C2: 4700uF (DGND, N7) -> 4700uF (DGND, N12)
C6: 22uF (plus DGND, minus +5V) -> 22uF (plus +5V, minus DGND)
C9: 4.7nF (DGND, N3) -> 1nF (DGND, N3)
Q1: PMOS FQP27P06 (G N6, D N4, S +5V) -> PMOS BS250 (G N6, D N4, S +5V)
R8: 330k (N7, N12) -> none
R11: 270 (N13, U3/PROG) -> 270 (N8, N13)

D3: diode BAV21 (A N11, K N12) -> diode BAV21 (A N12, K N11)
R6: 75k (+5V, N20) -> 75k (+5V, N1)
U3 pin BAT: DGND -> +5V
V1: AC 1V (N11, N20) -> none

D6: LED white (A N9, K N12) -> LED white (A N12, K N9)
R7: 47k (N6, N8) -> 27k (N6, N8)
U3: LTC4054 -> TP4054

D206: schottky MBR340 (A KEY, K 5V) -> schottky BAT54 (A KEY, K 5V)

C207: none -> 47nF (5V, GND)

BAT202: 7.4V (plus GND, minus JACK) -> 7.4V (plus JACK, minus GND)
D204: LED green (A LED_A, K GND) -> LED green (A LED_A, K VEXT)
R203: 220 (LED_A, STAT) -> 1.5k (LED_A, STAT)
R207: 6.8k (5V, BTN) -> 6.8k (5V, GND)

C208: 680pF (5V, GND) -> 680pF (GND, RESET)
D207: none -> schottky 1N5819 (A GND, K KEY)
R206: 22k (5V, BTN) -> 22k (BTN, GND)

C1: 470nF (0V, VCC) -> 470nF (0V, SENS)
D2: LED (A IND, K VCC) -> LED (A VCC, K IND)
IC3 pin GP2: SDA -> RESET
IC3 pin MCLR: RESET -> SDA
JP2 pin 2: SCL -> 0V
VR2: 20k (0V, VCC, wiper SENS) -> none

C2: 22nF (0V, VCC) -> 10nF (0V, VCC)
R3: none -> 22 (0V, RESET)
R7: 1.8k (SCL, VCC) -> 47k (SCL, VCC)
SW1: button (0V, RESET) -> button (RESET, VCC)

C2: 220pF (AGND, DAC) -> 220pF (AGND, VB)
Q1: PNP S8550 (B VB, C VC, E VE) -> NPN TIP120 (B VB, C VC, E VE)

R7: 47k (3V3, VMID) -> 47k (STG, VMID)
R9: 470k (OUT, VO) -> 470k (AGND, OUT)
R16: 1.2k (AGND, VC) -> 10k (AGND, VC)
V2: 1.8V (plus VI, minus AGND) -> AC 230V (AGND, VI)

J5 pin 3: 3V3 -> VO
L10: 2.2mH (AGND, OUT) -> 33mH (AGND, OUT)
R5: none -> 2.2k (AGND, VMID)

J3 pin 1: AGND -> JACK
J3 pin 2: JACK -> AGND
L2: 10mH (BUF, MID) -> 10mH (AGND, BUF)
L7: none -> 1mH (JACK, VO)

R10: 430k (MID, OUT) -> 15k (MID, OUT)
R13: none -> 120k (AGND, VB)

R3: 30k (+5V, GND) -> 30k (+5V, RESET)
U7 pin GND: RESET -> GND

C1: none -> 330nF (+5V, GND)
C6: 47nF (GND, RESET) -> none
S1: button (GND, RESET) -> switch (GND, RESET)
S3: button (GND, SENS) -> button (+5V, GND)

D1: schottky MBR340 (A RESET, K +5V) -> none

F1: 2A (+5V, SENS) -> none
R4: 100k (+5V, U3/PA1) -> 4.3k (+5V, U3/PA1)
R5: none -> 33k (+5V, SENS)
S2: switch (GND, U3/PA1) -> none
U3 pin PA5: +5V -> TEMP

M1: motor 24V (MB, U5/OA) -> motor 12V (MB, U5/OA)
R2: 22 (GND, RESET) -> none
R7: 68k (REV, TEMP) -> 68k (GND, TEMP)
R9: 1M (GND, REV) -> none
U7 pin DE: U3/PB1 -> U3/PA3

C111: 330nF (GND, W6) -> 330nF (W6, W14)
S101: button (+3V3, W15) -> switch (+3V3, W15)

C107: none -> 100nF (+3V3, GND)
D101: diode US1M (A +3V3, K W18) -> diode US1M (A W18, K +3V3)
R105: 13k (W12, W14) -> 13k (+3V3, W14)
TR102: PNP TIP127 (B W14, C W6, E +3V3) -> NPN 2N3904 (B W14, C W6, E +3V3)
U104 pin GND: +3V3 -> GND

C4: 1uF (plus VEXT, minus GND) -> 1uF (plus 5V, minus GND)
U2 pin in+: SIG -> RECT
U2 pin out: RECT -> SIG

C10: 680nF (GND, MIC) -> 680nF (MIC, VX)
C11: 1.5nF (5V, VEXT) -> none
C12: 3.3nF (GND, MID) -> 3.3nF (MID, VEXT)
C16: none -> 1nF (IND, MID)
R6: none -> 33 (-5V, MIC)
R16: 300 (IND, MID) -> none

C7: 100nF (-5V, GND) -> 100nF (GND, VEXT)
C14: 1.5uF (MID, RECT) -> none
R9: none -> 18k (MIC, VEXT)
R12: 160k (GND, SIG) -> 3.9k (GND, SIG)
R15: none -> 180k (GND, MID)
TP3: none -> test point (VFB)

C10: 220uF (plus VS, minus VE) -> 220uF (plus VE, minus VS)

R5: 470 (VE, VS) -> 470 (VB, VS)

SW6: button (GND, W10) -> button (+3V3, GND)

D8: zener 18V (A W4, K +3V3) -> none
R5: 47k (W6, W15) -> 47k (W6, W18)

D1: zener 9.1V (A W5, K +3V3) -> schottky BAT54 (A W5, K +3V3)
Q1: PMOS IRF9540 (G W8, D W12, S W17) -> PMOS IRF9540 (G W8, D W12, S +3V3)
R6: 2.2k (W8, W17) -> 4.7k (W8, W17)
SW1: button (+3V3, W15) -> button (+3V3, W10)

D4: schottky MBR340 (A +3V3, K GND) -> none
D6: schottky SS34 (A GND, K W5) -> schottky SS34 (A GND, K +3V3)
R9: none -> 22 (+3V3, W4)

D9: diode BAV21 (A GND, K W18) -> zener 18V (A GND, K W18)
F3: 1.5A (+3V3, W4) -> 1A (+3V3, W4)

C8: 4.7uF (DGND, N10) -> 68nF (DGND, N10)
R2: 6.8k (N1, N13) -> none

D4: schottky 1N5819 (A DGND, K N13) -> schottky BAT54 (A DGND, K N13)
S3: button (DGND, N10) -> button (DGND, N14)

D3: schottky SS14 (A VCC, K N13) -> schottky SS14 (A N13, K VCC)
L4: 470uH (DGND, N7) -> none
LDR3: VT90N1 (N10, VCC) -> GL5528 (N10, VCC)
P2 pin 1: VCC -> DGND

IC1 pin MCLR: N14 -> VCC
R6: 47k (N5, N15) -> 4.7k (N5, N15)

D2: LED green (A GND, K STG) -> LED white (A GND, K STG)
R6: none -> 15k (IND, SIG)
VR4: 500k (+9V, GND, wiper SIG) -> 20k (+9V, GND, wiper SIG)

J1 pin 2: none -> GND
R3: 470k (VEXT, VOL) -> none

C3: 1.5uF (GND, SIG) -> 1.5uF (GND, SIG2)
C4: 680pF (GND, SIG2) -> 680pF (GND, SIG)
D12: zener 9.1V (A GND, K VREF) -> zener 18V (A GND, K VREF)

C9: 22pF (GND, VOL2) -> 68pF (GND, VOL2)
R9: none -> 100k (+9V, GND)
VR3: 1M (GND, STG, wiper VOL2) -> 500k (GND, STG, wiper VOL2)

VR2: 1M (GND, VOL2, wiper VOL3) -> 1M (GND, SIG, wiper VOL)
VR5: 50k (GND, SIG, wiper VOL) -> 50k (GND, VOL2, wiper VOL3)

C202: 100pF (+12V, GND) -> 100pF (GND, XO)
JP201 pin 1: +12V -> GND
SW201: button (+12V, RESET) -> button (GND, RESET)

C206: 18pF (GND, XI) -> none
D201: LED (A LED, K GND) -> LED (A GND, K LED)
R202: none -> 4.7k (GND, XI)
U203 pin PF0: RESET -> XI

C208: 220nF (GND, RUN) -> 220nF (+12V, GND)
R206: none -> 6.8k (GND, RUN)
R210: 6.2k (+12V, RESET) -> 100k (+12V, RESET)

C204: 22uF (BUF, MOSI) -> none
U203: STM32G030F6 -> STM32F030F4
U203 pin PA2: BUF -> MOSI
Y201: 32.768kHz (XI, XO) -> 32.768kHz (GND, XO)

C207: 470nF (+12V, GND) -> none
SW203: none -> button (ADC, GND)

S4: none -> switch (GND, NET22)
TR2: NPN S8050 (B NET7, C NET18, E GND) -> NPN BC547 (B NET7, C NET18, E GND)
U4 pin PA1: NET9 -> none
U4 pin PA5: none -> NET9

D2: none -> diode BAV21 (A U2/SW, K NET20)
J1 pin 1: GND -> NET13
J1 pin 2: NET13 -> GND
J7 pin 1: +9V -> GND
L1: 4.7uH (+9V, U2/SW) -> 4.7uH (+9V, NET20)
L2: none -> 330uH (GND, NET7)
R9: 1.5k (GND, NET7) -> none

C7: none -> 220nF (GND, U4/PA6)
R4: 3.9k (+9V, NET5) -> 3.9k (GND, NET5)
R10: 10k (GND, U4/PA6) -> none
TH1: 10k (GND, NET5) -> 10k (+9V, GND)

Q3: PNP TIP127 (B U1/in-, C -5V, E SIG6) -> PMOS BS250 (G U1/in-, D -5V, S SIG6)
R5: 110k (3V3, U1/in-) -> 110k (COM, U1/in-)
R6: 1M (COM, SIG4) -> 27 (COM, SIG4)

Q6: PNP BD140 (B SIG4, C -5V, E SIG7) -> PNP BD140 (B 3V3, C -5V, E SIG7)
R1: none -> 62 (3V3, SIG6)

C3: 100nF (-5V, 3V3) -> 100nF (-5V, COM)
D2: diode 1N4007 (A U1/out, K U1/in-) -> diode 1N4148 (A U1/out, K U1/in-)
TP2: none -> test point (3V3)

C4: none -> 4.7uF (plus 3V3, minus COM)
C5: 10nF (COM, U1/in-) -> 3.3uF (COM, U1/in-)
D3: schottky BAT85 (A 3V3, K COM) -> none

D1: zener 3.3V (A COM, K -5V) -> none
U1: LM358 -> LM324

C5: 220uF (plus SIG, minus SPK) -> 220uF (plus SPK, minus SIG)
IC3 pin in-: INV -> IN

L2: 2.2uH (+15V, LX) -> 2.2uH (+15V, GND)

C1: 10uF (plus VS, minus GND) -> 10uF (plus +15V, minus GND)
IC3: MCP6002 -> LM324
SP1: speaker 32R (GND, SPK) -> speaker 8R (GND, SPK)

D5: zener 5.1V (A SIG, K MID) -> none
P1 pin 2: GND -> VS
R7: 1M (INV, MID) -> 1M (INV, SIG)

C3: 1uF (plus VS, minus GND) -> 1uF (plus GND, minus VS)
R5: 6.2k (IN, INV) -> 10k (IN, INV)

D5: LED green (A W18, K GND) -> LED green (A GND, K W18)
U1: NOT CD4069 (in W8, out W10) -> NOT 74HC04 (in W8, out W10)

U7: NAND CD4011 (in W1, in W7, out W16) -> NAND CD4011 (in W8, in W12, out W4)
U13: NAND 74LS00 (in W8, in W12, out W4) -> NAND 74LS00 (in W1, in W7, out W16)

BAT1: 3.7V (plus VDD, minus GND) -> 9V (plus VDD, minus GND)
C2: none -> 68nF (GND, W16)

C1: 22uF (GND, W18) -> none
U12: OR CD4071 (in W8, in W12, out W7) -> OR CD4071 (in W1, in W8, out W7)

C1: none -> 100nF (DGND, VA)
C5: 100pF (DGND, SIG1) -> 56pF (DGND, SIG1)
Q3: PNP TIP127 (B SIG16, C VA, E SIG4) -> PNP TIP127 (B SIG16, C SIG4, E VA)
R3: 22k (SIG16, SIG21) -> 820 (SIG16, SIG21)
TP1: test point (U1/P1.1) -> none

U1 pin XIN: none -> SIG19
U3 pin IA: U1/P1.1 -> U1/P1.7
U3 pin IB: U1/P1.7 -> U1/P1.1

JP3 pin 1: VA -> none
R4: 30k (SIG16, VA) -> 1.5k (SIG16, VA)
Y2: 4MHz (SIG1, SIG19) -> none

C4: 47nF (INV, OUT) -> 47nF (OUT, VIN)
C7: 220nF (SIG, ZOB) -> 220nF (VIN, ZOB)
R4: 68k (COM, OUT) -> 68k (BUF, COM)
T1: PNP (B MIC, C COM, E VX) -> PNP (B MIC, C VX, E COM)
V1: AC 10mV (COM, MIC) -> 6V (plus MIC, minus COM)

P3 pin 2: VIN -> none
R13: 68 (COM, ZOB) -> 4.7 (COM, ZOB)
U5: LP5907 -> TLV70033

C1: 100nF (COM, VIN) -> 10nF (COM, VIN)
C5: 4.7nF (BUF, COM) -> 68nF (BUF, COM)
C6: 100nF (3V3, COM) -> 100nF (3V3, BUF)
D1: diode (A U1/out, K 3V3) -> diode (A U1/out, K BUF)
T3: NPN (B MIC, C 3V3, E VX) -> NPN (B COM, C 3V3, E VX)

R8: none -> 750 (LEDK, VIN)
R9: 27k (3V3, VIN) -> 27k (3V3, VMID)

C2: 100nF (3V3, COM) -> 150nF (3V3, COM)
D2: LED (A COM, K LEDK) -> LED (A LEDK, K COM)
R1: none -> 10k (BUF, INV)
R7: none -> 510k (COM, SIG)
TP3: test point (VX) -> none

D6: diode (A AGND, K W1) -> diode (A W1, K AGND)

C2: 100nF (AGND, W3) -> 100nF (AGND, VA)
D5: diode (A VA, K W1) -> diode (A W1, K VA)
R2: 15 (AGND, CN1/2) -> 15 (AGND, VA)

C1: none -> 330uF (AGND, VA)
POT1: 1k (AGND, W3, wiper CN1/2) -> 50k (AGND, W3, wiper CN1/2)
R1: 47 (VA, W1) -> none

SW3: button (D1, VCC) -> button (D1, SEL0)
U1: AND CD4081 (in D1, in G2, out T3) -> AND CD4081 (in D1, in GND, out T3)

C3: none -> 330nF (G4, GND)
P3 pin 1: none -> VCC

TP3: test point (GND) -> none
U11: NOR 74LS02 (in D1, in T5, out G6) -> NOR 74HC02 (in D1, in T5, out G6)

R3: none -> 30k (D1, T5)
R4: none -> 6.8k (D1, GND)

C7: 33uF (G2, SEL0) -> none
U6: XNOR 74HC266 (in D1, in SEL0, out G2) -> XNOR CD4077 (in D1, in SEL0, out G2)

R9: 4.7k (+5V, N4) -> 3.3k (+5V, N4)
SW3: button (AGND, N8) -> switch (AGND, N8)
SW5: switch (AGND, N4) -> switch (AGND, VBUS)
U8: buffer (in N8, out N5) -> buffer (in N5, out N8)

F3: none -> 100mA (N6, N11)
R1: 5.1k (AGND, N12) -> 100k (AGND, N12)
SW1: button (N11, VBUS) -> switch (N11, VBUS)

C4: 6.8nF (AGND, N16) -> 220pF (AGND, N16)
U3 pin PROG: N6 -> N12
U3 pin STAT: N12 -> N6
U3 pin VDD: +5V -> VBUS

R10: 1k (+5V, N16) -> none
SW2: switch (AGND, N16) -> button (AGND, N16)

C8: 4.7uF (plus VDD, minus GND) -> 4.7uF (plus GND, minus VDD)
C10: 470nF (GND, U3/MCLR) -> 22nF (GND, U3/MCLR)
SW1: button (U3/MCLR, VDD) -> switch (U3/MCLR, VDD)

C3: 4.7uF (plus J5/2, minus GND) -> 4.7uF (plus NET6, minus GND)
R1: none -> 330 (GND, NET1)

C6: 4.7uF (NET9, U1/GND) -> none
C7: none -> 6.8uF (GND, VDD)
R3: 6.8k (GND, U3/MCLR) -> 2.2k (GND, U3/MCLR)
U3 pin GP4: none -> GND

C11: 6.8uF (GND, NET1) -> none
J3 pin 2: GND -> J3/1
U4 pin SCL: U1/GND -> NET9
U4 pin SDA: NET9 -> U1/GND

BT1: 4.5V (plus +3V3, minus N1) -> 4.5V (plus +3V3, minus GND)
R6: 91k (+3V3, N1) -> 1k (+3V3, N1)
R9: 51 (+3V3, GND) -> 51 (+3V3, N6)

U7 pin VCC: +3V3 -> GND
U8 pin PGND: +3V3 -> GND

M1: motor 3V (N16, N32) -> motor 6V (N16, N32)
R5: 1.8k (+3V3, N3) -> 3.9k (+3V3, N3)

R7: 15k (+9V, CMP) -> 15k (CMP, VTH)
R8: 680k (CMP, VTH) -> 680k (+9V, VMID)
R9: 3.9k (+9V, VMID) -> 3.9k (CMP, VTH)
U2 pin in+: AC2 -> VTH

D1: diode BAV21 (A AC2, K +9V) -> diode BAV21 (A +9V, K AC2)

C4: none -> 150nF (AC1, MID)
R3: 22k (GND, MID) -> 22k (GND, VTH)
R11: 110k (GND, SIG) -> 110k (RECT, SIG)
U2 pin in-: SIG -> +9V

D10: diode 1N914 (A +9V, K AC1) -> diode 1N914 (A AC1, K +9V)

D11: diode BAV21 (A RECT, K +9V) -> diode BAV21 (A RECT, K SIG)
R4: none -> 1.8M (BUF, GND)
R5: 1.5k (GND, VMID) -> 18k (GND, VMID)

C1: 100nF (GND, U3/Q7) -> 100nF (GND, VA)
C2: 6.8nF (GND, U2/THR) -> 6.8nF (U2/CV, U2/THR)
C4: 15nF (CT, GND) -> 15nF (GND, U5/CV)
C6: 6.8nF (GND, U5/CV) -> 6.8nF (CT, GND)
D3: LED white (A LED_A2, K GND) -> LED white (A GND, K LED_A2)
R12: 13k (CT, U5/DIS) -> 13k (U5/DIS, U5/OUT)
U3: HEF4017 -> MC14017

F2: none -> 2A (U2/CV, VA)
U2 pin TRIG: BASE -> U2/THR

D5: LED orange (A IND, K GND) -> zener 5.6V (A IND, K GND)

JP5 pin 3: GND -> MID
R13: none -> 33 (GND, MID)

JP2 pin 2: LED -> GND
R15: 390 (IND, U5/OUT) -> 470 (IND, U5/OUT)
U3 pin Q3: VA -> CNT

++++++++++

Nothing but an exact copy of the lines from the first one above through the line holding "D3: diode BAV21" should be returned.

Output of the task —
C2: 4700uF (DGND, N7) -> 4700uF (DGND, N12)
C6: 22uF (plus DGND, minus +5V) -> 22uF (plus +5V, minus DGND)
C9: 4.7nF (DGND, N3) -> 1nF (DGND, N3)
Q1: PMOS FQP27P06 (G N6, D N4, S +5V) -> PMOS BS250 (G N6, D N4, S +5V)
R8: 330k (N7, N12) -> none
R11: 270 (N13, U3/PROG) -> 270 (N8, N13)

D3: diode BAV21 (A N11, K N12) -> diode BAV21 (A N12, K N11)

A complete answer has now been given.